----- Input material -----
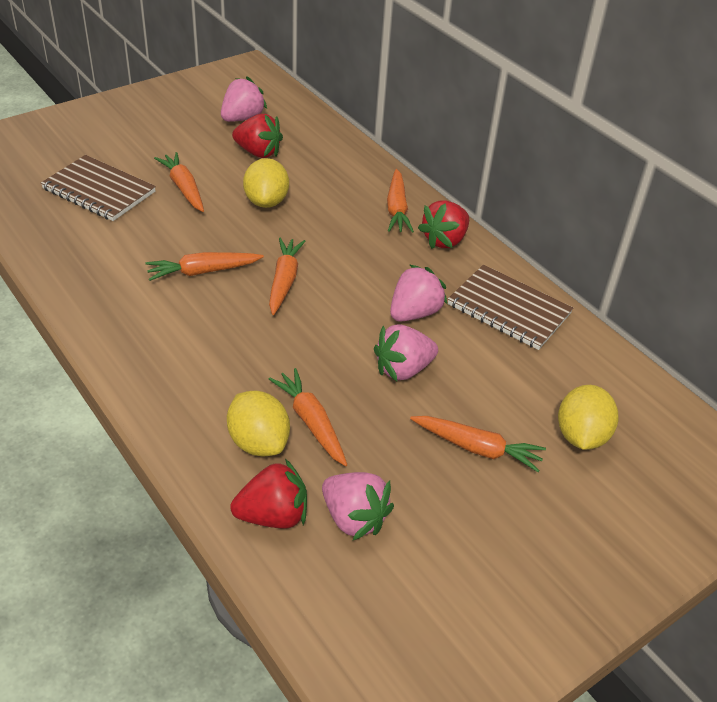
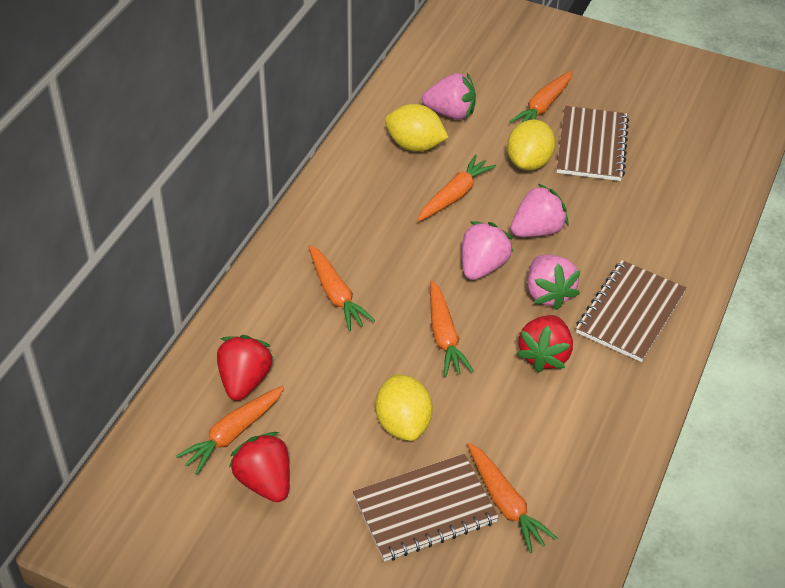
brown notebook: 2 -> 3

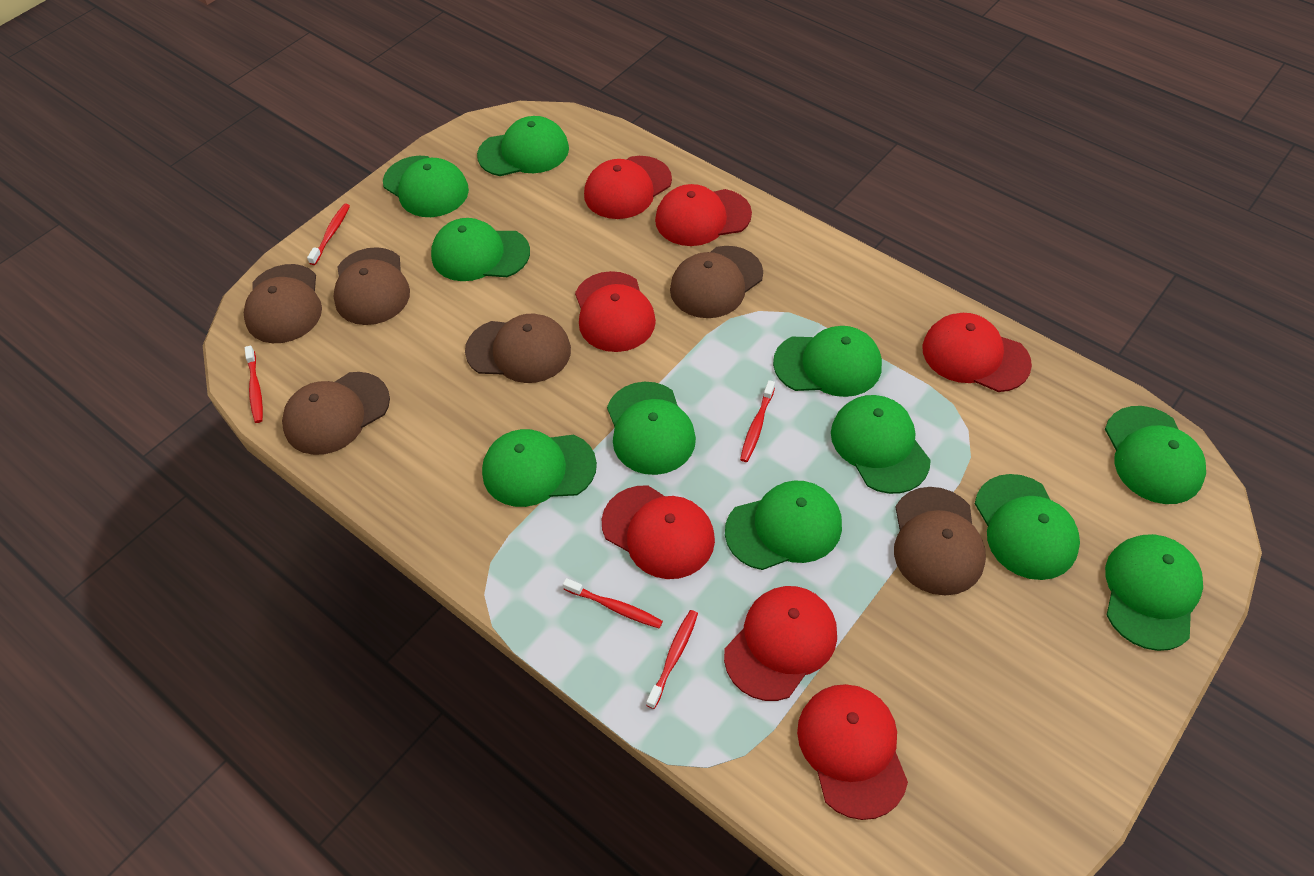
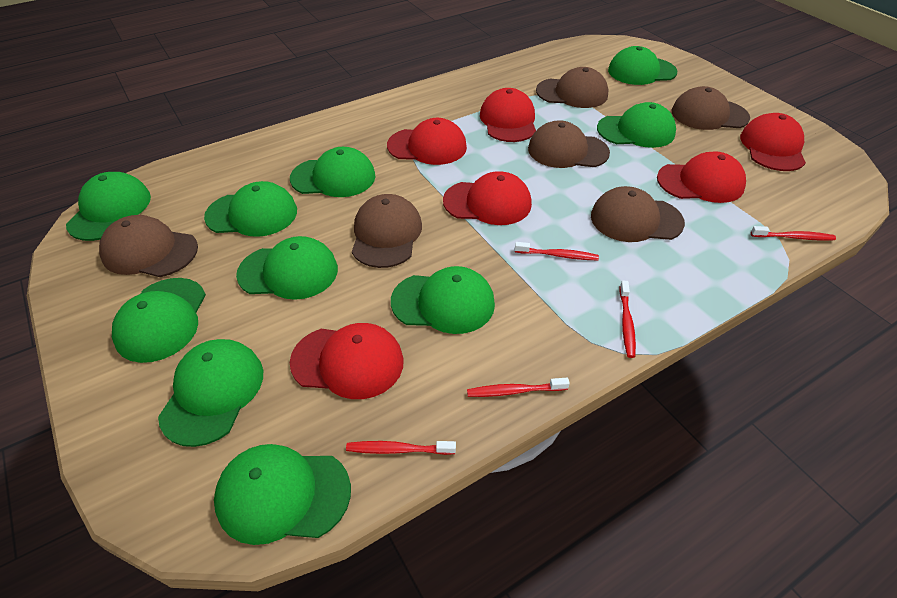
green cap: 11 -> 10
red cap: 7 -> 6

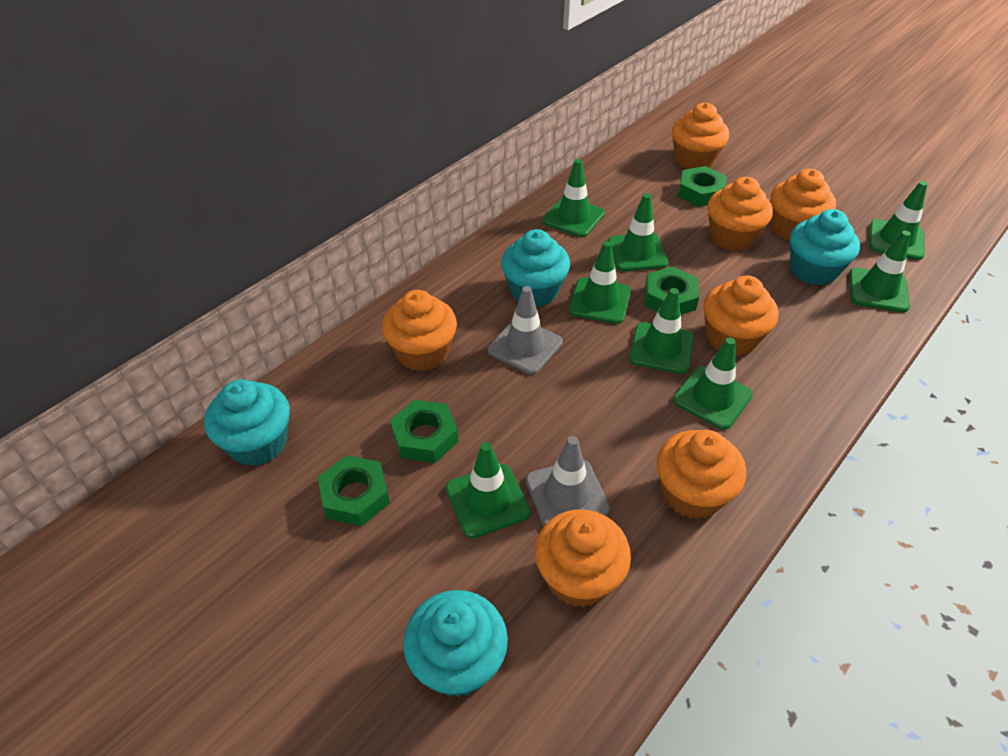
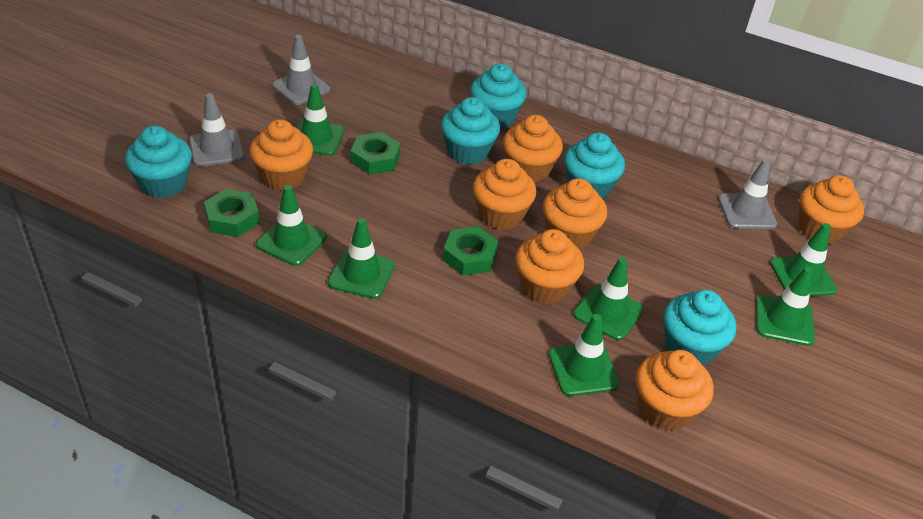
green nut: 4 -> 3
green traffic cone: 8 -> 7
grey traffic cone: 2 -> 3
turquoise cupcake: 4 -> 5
-----
- _What you need to do_
Could you write out, exactly as given, the lines from the one holding "green traffic cone: 8 -> 7" through the end of the listing, and nothing else?

- _Solution_
green traffic cone: 8 -> 7
grey traffic cone: 2 -> 3
turquoise cupcake: 4 -> 5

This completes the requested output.